(Object correspondence data)
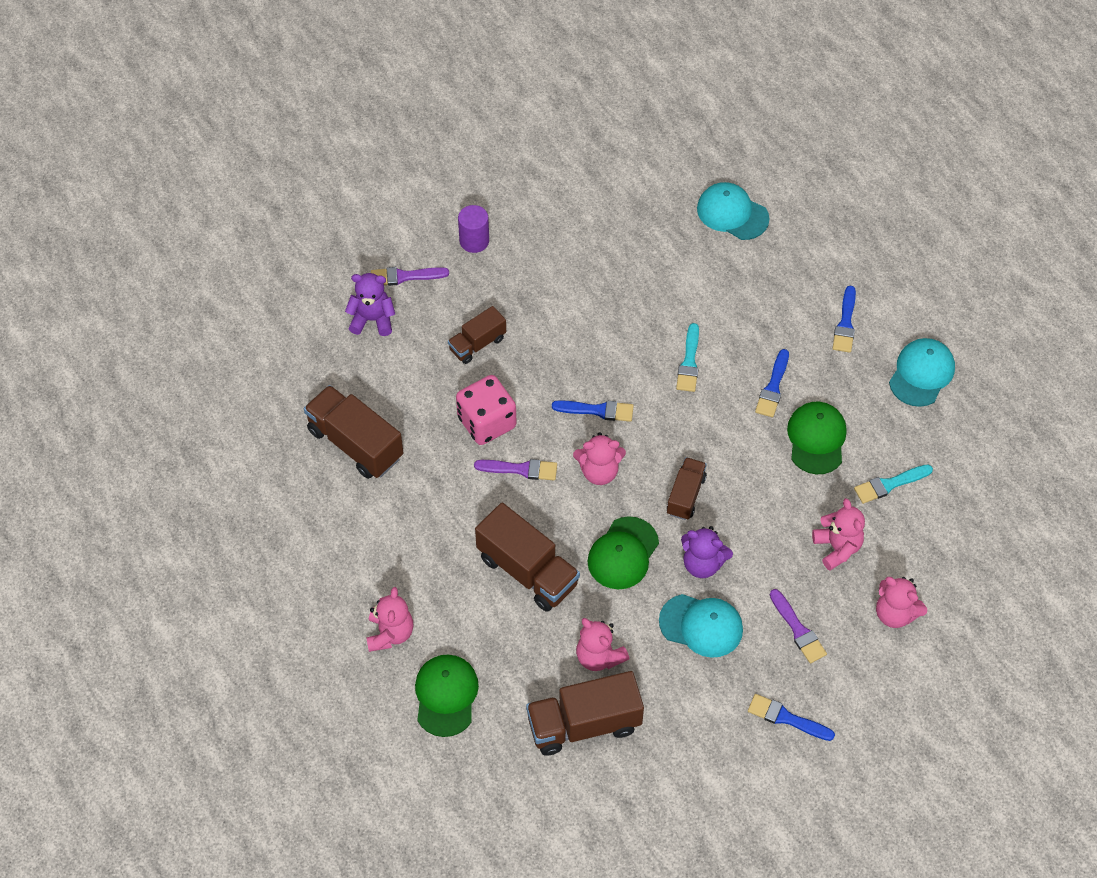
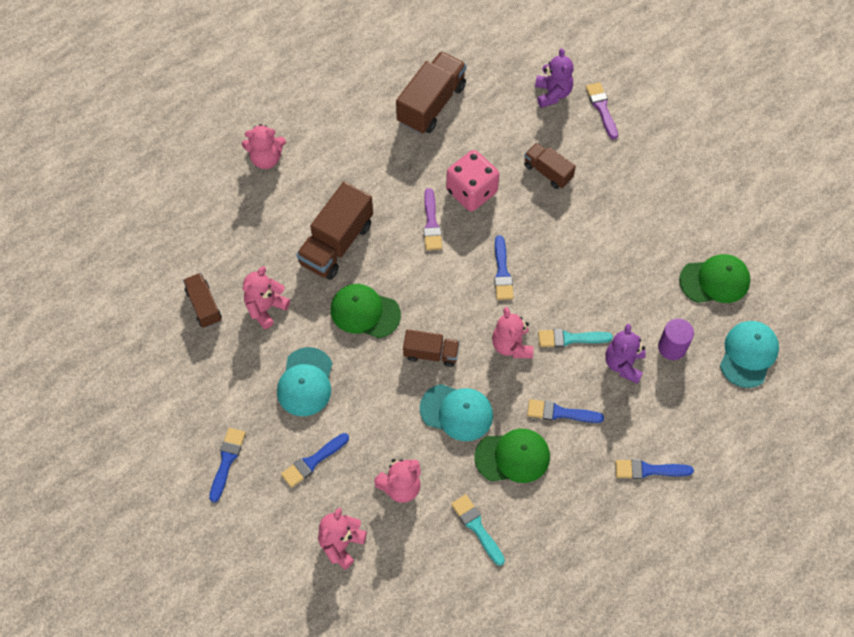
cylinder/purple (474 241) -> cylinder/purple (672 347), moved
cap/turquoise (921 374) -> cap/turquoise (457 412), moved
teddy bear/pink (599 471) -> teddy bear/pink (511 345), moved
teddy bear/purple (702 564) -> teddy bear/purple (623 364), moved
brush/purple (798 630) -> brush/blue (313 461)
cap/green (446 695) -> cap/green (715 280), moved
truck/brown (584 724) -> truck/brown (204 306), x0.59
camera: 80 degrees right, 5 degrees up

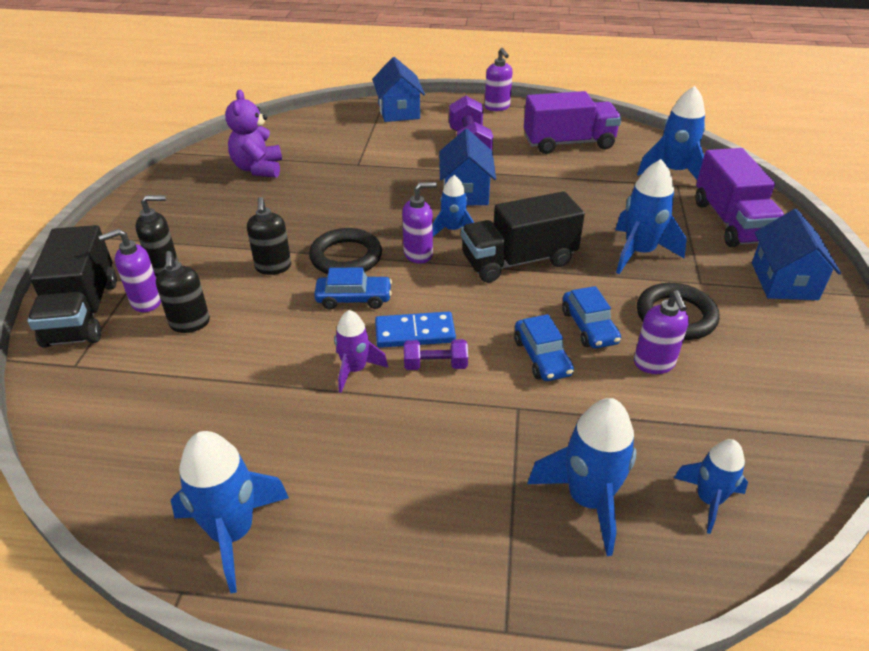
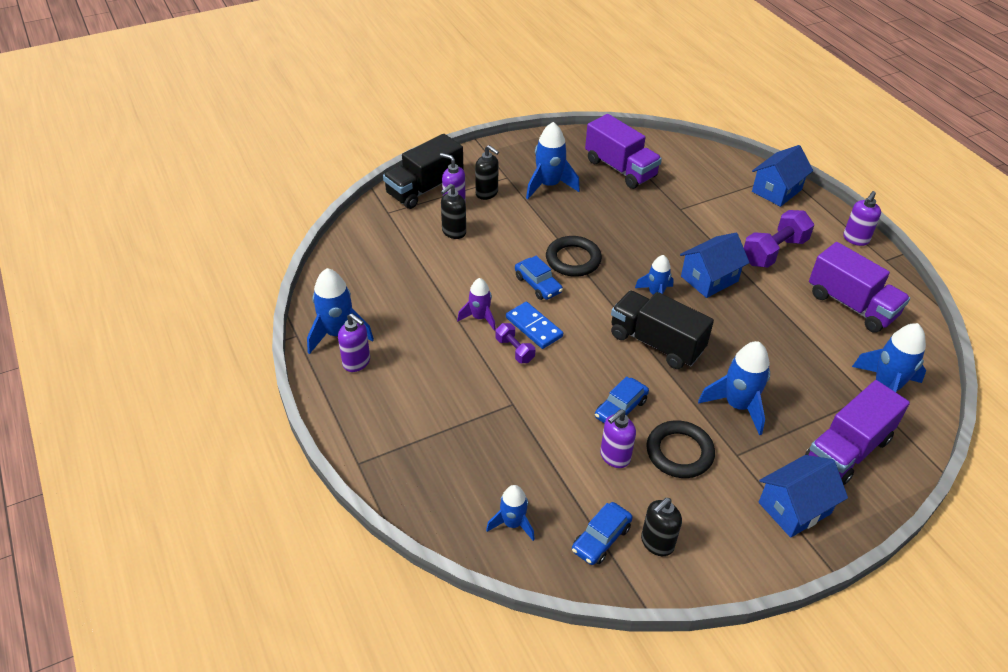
teddy bear/purple (258 169) -> truck/purple (620 169)
soap dispenser/purple (418 254) -> soap dispenser/purple (357 362), moved
soap dispenser/black (273 267) -> soap dispenser/black (657 543), moved
car/blue (542 357) -> car/blue (601 539), moved
rocket/blue (588 500) -> rocket/blue (549 185), moved
camera: 55 degrees right, 5 degrees up

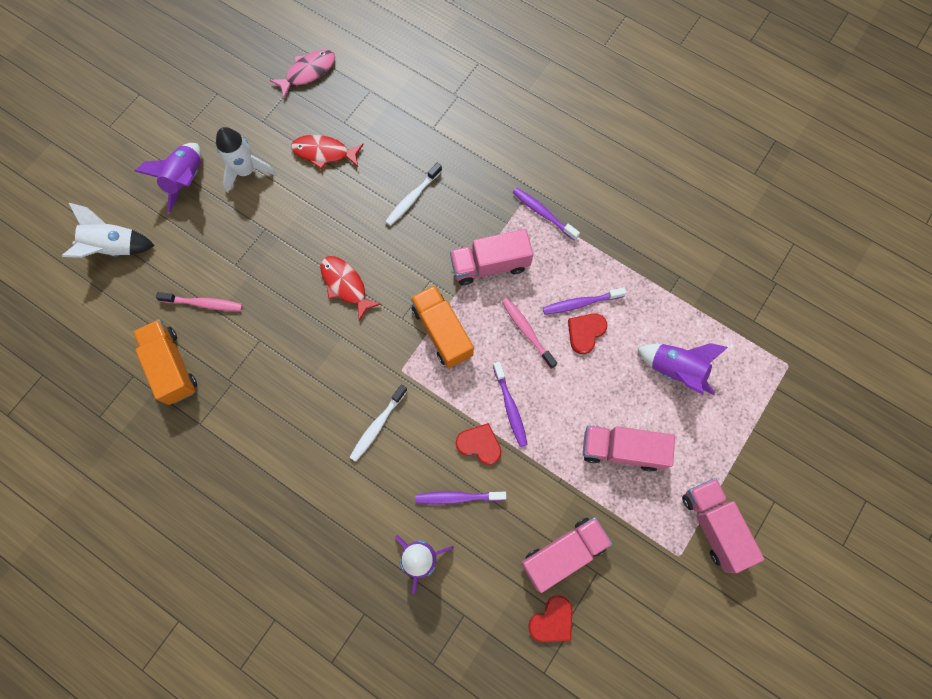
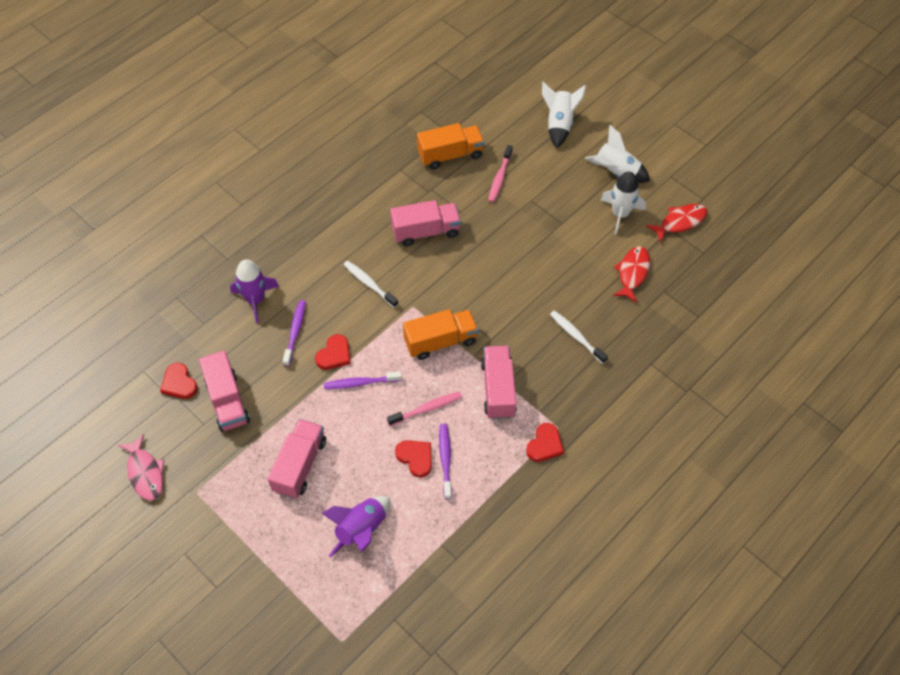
fish/pink (308 72) -> fish/pink (145 473), moved
rocket/purple (186 180) -> rocket/white (616 173)
toothbrush/purple (543 213) -> heart/red (545 444)
fish/red (345 285) -> fish/red (680 222), moved
truck/pink (713 525) -> truck/pink (426 231), moved
camera: 100 degrees right, 15 degrees down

WORK REQUIRED: Excluding the pictures, restate word for word the lines from the one that holds "car/blue (542 357)" through the last line of the entries, both ends included.

SOLUTION TO THE EXERCISE:
car/blue (542 357) -> car/blue (601 539), moved
rocket/blue (588 500) -> rocket/blue (549 185), moved
camera: 55 degrees right, 5 degrees up

fish/pink (308 72) -> fish/pink (145 473), moved
rocket/purple (186 180) -> rocket/white (616 173)
toothbrush/purple (543 213) -> heart/red (545 444)
fish/red (345 285) -> fish/red (680 222), moved
truck/pink (713 525) -> truck/pink (426 231), moved
camera: 100 degrees right, 15 degrees down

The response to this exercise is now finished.